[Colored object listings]
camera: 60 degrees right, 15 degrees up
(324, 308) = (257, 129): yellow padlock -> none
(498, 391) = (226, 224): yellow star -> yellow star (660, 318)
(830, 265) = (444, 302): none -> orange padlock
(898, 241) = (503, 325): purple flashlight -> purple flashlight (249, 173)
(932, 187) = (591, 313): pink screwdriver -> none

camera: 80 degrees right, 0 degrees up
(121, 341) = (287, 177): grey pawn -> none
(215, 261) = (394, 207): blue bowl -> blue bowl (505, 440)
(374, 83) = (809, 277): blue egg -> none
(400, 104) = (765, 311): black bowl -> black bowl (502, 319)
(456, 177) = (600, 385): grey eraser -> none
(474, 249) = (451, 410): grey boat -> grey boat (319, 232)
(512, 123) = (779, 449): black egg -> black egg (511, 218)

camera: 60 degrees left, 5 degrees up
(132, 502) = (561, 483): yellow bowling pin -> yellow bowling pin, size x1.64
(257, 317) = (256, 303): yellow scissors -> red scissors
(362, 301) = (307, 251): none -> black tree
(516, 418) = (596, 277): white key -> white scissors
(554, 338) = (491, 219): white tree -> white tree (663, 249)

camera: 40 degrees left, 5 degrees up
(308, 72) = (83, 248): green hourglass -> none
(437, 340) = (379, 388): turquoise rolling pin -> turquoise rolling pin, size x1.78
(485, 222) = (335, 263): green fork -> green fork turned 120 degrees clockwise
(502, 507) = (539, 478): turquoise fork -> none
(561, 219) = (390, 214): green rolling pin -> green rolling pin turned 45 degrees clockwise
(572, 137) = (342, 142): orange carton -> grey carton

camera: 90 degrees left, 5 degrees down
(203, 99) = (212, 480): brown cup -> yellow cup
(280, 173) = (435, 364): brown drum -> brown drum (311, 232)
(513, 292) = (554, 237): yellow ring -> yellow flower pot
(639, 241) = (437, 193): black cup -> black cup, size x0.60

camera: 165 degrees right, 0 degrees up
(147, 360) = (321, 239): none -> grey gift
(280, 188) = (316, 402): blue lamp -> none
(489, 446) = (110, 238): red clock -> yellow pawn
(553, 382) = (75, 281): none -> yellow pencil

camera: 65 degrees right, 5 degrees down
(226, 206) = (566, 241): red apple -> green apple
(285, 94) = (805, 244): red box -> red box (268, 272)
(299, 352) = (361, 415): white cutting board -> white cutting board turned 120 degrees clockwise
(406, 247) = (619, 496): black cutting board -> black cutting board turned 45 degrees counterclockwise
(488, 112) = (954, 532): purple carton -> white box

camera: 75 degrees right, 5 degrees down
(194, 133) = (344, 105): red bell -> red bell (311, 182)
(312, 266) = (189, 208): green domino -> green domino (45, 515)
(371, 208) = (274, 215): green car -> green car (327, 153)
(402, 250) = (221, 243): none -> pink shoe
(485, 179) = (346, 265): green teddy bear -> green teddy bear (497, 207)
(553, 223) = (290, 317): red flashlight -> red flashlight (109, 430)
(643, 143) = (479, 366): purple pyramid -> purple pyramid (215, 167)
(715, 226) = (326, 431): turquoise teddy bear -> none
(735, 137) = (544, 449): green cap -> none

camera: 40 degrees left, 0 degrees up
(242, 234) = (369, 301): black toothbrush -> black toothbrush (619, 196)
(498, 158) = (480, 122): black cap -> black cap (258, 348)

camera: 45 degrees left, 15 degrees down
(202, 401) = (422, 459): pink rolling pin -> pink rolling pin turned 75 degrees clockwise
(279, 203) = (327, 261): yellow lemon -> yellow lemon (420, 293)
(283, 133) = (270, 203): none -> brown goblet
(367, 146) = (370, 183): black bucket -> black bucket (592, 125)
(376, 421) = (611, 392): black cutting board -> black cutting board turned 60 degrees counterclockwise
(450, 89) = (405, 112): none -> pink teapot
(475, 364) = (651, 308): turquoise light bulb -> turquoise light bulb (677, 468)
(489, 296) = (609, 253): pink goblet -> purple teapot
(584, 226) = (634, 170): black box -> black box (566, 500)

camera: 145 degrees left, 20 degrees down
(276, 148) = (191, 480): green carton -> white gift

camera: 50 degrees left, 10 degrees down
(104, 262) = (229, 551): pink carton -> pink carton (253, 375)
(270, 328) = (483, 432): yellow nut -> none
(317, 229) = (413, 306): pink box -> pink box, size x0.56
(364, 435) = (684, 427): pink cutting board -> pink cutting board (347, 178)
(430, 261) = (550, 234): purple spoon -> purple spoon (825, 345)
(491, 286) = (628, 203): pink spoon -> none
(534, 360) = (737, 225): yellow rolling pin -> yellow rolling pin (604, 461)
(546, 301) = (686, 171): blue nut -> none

## Prompt:
All lines above from the one holding "(242, 234) = (369, 301): black" to the one holding "(317, 229) = (413, 306): pink", inclusive, are to be copied exactly; no other line is wanted.

## Result for this exercise:
(242, 234) = (369, 301): black toothbrush -> black toothbrush (619, 196)
(498, 158) = (480, 122): black cap -> black cap (258, 348)

camera: 45 degrees left, 15 degrees down
(202, 401) = (422, 459): pink rolling pin -> pink rolling pin turned 75 degrees clockwise
(279, 203) = (327, 261): yellow lemon -> yellow lemon (420, 293)
(283, 133) = (270, 203): none -> brown goblet
(367, 146) = (370, 183): black bucket -> black bucket (592, 125)
(376, 421) = (611, 392): black cutting board -> black cutting board turned 60 degrees counterclockwise
(450, 89) = (405, 112): none -> pink teapot
(475, 364) = (651, 308): turquoise light bulb -> turquoise light bulb (677, 468)
(489, 296) = (609, 253): pink goblet -> purple teapot
(584, 226) = (634, 170): black box -> black box (566, 500)

camera: 145 degrees left, 20 degrees down
(276, 148) = (191, 480): green carton -> white gift

camera: 50 degrees left, 10 degrees down
(104, 262) = (229, 551): pink carton -> pink carton (253, 375)
(270, 328) = (483, 432): yellow nut -> none
(317, 229) = (413, 306): pink box -> pink box, size x0.56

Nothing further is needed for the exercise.